* Aim of the task *
Omit every picture while you reproduce the entries that follow word for word.

[Shape position updates]
★ ★ ★ ★ ★ ★ ★

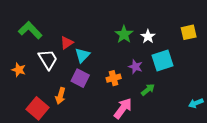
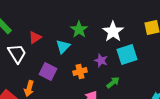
green star: (124, 34) -> (79, 30), moved
white star: (148, 36) -> (113, 32), size x1.5
cyan triangle: (82, 55) -> (63, 47), moved

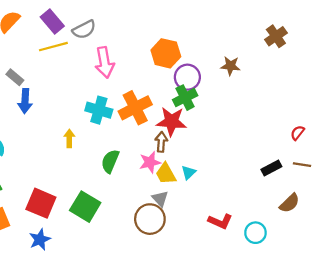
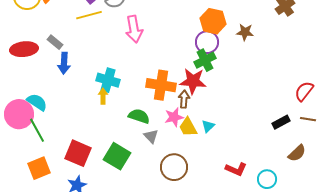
orange hexagon: (166, 53) -> (213, 21), moved
orange cross: (135, 108) -> (161, 85), moved, turned 36
cyan cross: (99, 110) -> (108, 80), moved
red semicircle: (297, 133) -> (304, 91), size x1.5
green semicircle: (110, 161) -> (139, 116), turned 85
gray triangle: (160, 199) -> (151, 136), moved

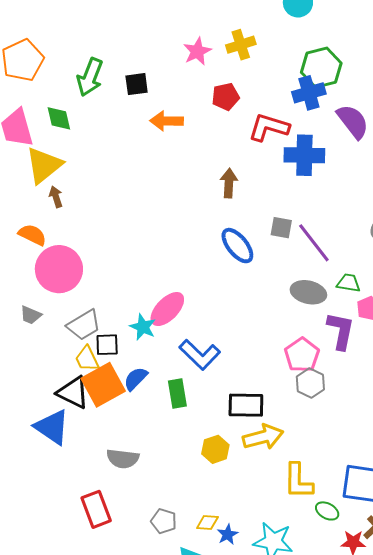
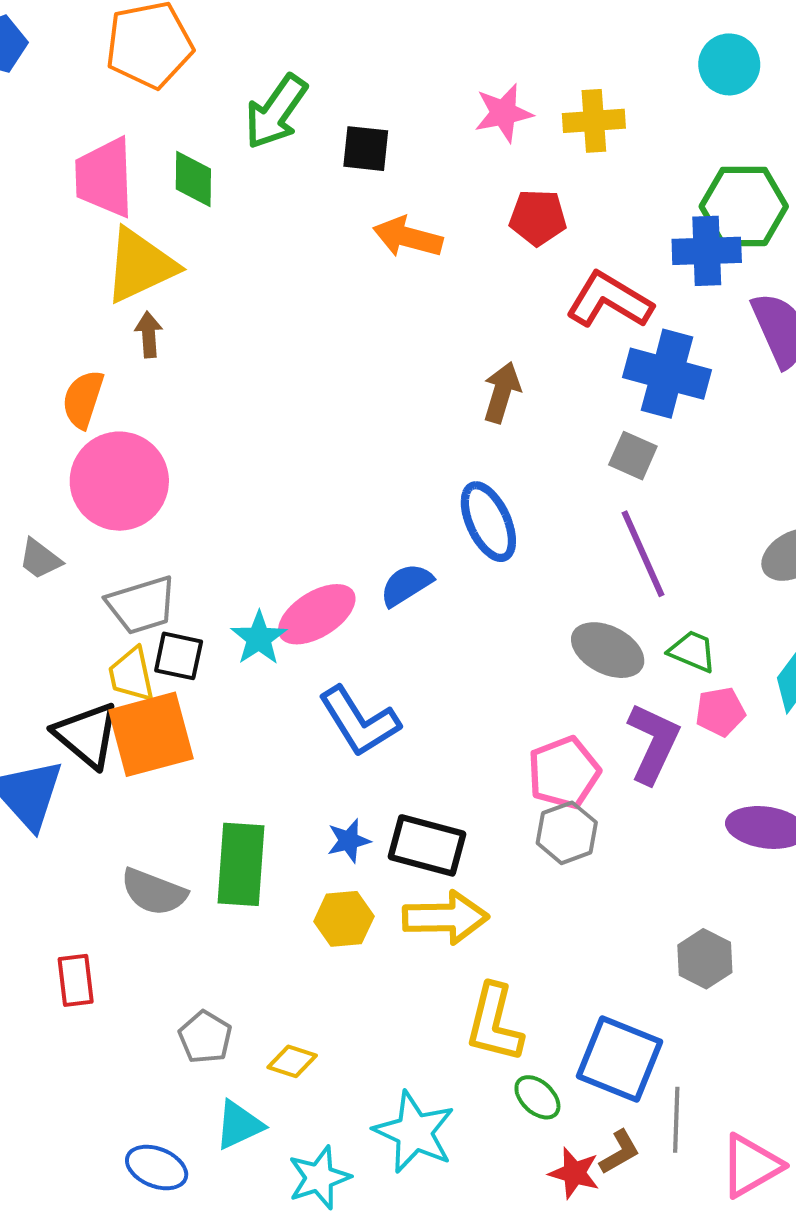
gray square: (281, 228) -> (633, 456), moved
orange semicircle: (32, 235) -> (83, 399), turned -112
blue semicircle: (136, 379) -> (406, 585), moved
green rectangle: (177, 393) -> (241, 864), moved, size x1.4
red rectangle: (96, 509) -> (76, 980), size x0.7
blue star: (228, 534) -> (349, 841), moved

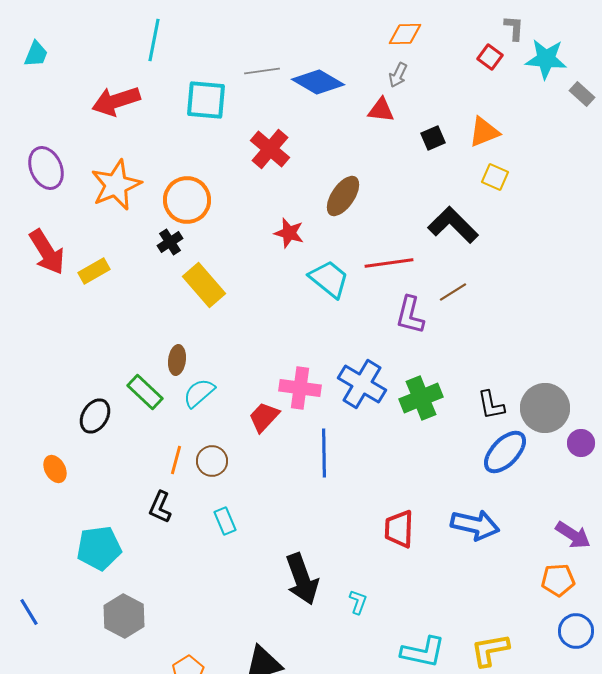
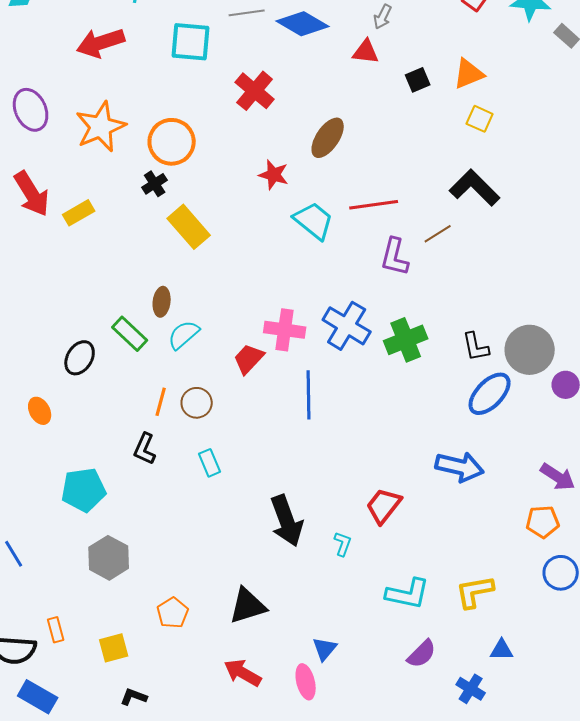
black L-shape: (453, 225) -> (475, 188), moved
red trapezoid: (399, 529) -> (384, 506), moved, turned 36

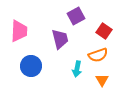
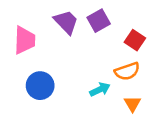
purple trapezoid: (60, 39) -> (66, 22), moved, turned -30
cyan arrow: (77, 69) -> (100, 89), turned -126

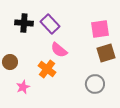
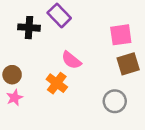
purple rectangle: (50, 24) -> (59, 15), moved
pink star: (23, 87) -> (14, 98), moved

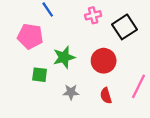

★ ★ ★ ★ ★ ★ ★

* Answer to this exercise *
green star: (124, 34) -> (79, 30), moved
white star: (148, 36) -> (113, 32), size x1.5
cyan triangle: (82, 55) -> (63, 47), moved

orange hexagon: (166, 53) -> (213, 21), moved
orange cross: (135, 108) -> (161, 85), moved, turned 36
cyan cross: (99, 110) -> (108, 80), moved
red semicircle: (297, 133) -> (304, 91), size x1.5
green semicircle: (110, 161) -> (139, 116), turned 85
gray triangle: (160, 199) -> (151, 136), moved

gray square: (281, 228) -> (633, 456), moved
orange semicircle: (32, 235) -> (83, 399), turned -112
blue semicircle: (136, 379) -> (406, 585), moved
green rectangle: (177, 393) -> (241, 864), moved, size x1.4
red rectangle: (96, 509) -> (76, 980), size x0.7
blue star: (228, 534) -> (349, 841), moved

black L-shape: (453, 225) -> (475, 188), moved
red trapezoid: (399, 529) -> (384, 506), moved, turned 36

purple trapezoid: (60, 39) -> (66, 22), moved, turned -30
cyan arrow: (77, 69) -> (100, 89), turned -126

purple rectangle: (50, 24) -> (59, 15), moved
pink star: (23, 87) -> (14, 98), moved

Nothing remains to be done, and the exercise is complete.